■ **Exercise goal**:
One part of the entries below is wanted: the lines from the one containing "The camera went 70" through the one containing "Someone put down". Write those out exactly and nothing else.

───── Dataset ─────

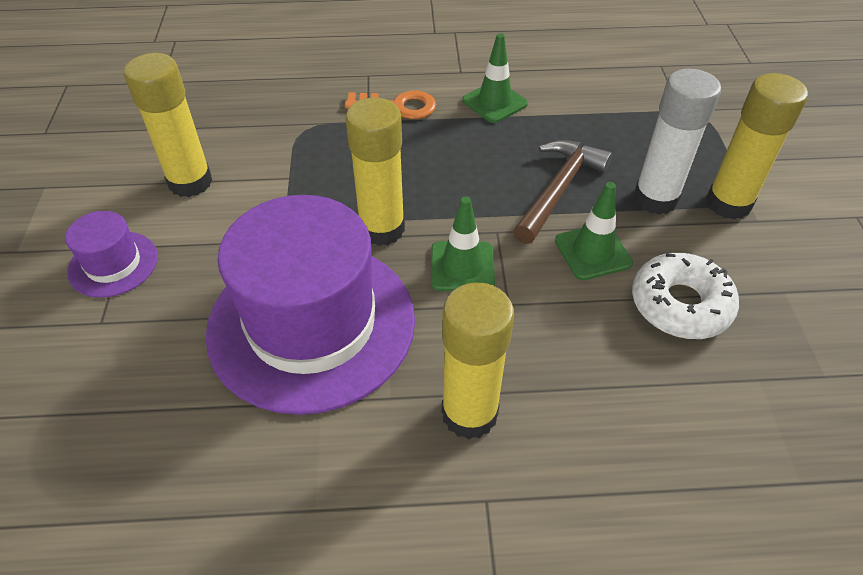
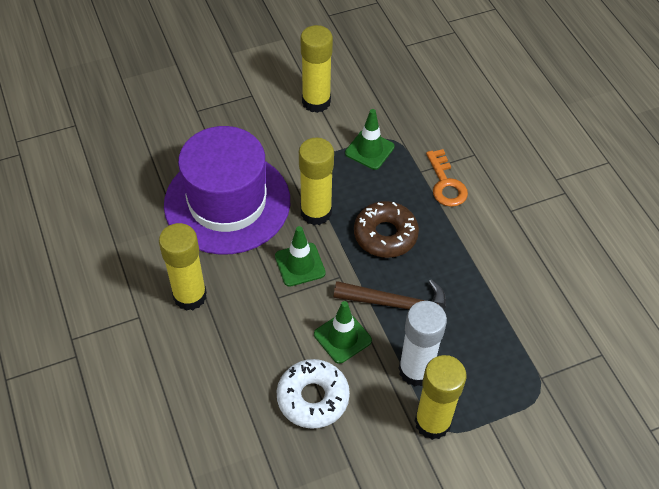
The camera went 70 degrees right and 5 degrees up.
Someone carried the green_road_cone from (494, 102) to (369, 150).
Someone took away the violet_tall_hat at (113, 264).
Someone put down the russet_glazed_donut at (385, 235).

─────
───── Dataset ─────

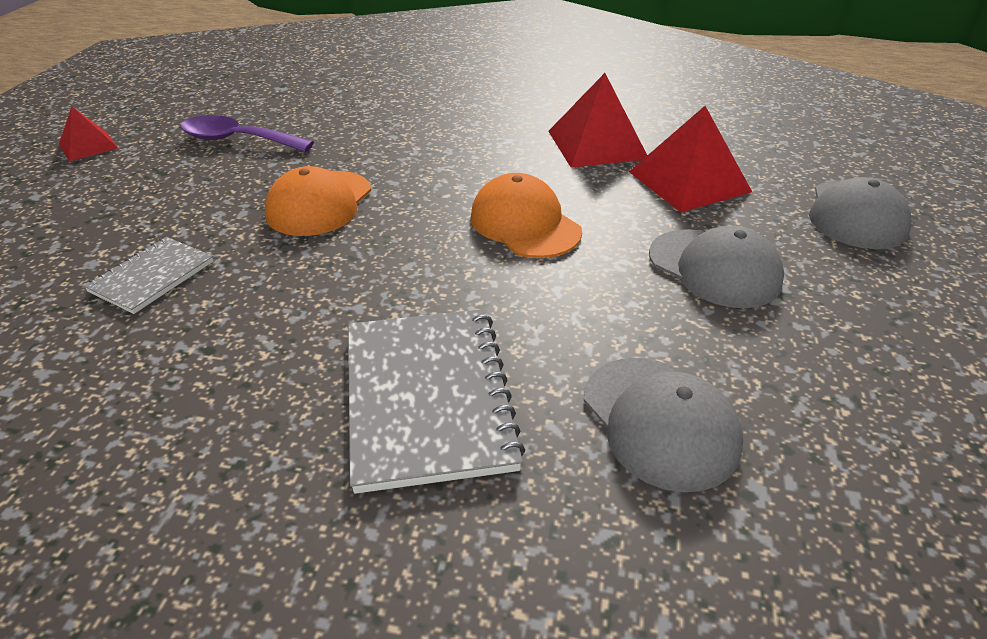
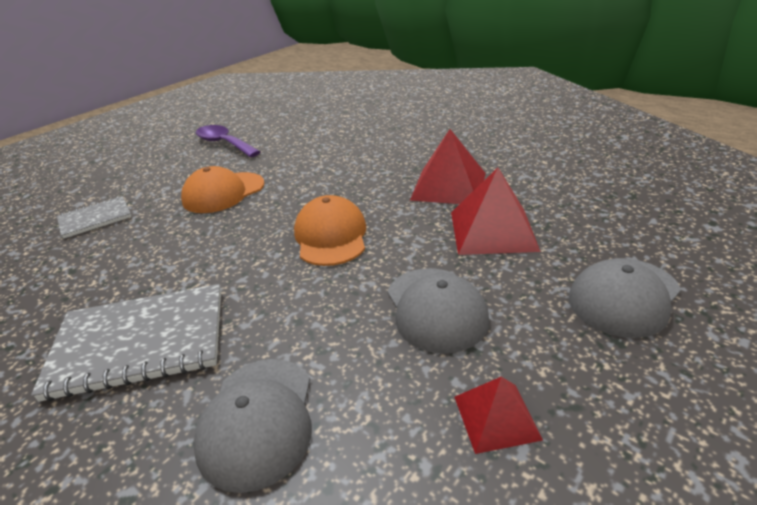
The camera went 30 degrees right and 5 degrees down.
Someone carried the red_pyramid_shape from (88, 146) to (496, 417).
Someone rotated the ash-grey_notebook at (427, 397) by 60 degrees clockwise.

─────

■ **Solution to the problem**:
The camera went 70 degrees right and 5 degrees up.
Someone carried the green_road_cone from (494, 102) to (369, 150).
Someone took away the violet_tall_hat at (113, 264).
Someone put down the russet_glazed_donut at (385, 235).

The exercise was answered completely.